• [Your task]: Only the stretch of the listing below that runs from the line with "(343, 723) = (163, 281): purple" through the line with "(1058, 674) = (798, 644): none" is to be printed, exactly and with both ends.

++++ The input

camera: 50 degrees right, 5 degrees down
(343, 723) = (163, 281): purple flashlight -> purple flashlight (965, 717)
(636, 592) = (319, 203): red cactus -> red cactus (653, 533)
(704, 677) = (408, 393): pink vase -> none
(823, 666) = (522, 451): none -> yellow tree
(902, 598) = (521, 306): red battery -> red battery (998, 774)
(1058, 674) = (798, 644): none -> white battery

++++++++
++++ The input

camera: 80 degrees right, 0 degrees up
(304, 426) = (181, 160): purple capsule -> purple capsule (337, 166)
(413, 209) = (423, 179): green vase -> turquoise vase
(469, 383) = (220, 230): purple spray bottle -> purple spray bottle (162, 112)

++++++++
++++ The input

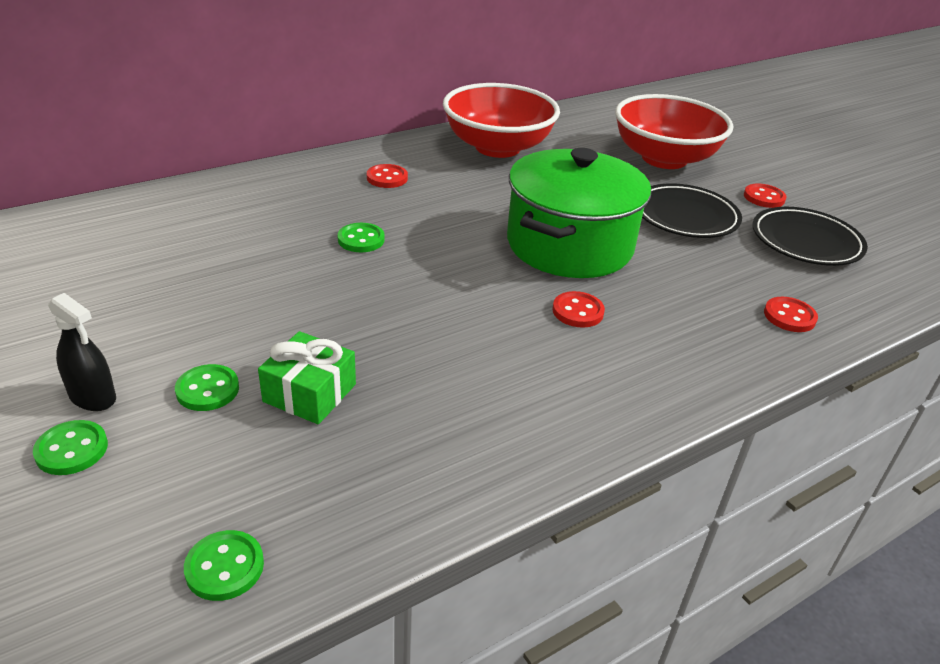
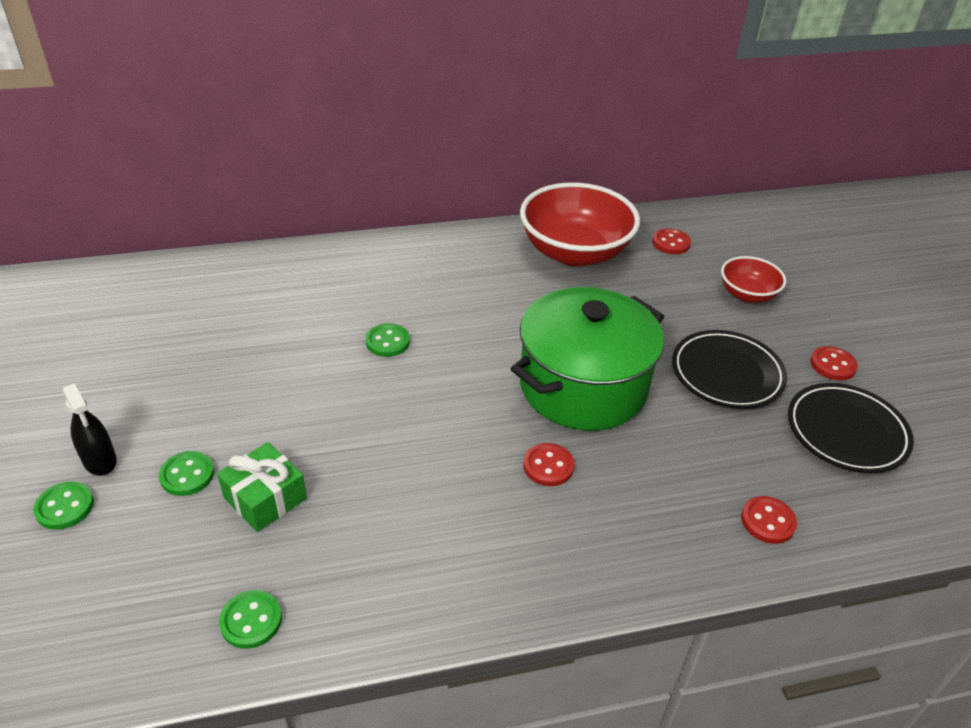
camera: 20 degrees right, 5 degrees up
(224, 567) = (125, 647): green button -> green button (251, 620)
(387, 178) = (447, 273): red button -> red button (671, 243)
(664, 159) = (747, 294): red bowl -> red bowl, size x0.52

++++++++

• [Finished exercise]:
(343, 723) = (163, 281): purple flashlight -> purple flashlight (965, 717)
(636, 592) = (319, 203): red cactus -> red cactus (653, 533)
(704, 677) = (408, 393): pink vase -> none
(823, 666) = (522, 451): none -> yellow tree
(902, 598) = (521, 306): red battery -> red battery (998, 774)
(1058, 674) = (798, 644): none -> white battery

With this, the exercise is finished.